-- STORED DATA follows --

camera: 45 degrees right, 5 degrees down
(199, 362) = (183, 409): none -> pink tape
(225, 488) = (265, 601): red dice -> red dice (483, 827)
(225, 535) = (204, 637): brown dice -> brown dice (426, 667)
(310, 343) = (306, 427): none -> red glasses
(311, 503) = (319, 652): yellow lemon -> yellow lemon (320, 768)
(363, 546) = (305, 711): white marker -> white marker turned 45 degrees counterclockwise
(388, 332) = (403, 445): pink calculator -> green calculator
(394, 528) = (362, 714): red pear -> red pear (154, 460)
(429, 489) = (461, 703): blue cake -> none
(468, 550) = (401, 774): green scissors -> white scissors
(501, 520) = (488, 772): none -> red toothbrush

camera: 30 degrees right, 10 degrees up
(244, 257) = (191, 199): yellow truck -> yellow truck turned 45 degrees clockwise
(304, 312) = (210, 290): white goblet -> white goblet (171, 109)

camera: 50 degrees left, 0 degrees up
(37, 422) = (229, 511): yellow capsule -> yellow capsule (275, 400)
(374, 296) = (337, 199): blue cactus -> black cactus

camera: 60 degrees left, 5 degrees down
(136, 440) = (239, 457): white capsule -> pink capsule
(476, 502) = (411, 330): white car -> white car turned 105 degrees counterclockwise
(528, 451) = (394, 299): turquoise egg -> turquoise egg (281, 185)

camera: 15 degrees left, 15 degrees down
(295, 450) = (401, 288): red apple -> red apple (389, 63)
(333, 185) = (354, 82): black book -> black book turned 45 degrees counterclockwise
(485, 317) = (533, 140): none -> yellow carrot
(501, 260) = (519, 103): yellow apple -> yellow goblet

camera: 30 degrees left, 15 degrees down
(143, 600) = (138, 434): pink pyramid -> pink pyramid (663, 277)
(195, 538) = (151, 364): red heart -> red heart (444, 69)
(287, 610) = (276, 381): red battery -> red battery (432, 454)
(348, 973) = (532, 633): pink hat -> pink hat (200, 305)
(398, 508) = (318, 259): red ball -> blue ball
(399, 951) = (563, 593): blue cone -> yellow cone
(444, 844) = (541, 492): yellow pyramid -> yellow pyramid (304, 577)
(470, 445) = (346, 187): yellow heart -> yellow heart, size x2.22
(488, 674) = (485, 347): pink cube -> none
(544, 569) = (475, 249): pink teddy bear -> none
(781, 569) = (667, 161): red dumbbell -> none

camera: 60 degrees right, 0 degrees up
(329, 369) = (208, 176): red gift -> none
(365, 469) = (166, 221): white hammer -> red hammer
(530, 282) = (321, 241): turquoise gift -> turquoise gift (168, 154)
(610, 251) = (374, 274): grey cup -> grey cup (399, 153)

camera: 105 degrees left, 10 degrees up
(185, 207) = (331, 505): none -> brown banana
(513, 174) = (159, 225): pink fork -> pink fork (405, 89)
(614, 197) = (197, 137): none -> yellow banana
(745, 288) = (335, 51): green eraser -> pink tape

-- STORED DATA concluded --

EXERCISE GOAL: Show every line of the entries above where the word "black" occurs.

RESPONSE FOR THIS EXERCISE:
(374, 296) = (337, 199): blue cactus -> black cactus
(333, 185) = (354, 82): black book -> black book turned 45 degrees counterclockwise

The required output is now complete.